### Problem to work on
Write out exactly the line containing "(915, 338) = (382, 181): black" and all lines that come after it in the listing below, through the very last one.

### Provided records

╭──

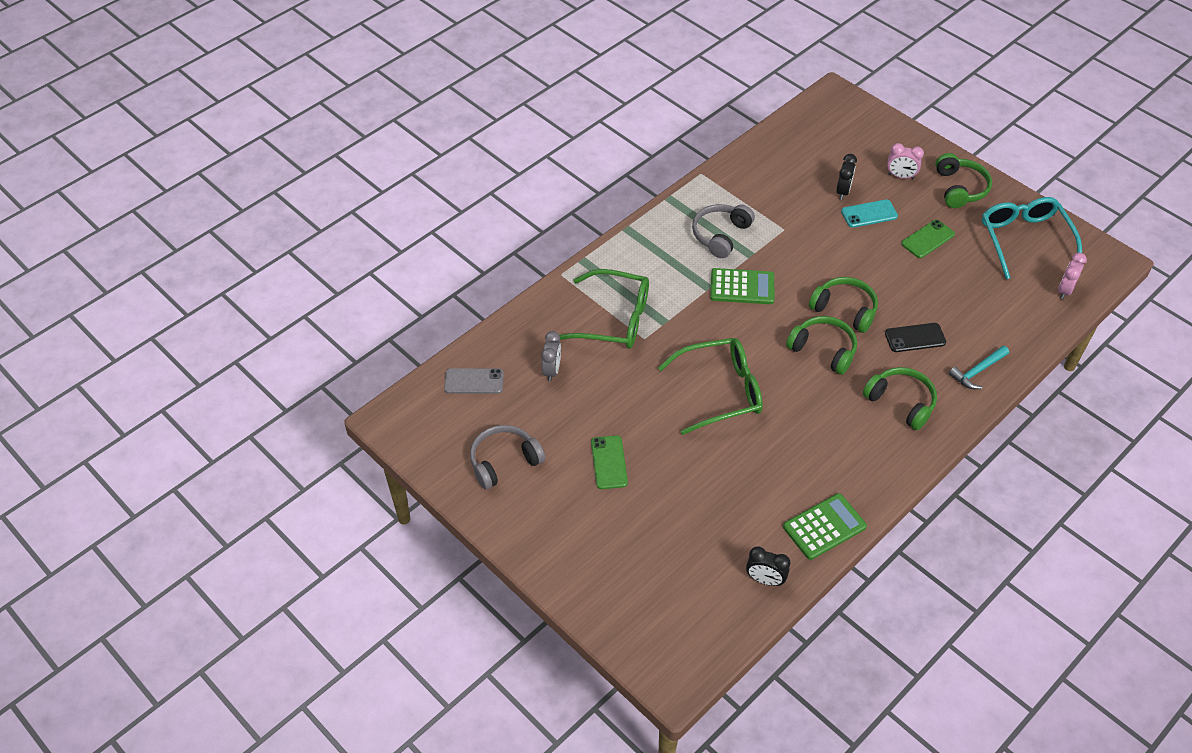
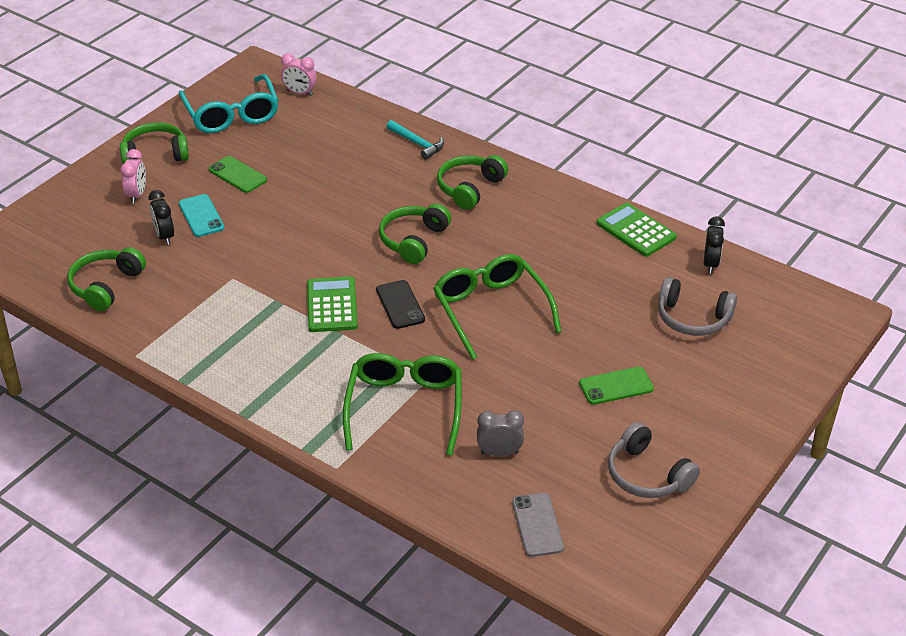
camera: 100 degrees left, 10 degrees down
(720, 235) = (248, 329): grey headphones -> grey headphones (692, 318)
(843, 191) = (164, 236): black clock -> black clock turned 120 degrees counterclockwise
(845, 309) = (352, 228): green headphones -> green headphones (105, 286)
(915, 338) = (382, 181): black phone -> black phone (400, 305)
(1024, 240) = (232, 115): turquoise glasses -> turquoise glasses turned 90 degrees counterclockwise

╰──

### Finished exercise
(915, 338) = (382, 181): black phone -> black phone (400, 305)
(1024, 240) = (232, 115): turquoise glasses -> turquoise glasses turned 90 degrees counterclockwise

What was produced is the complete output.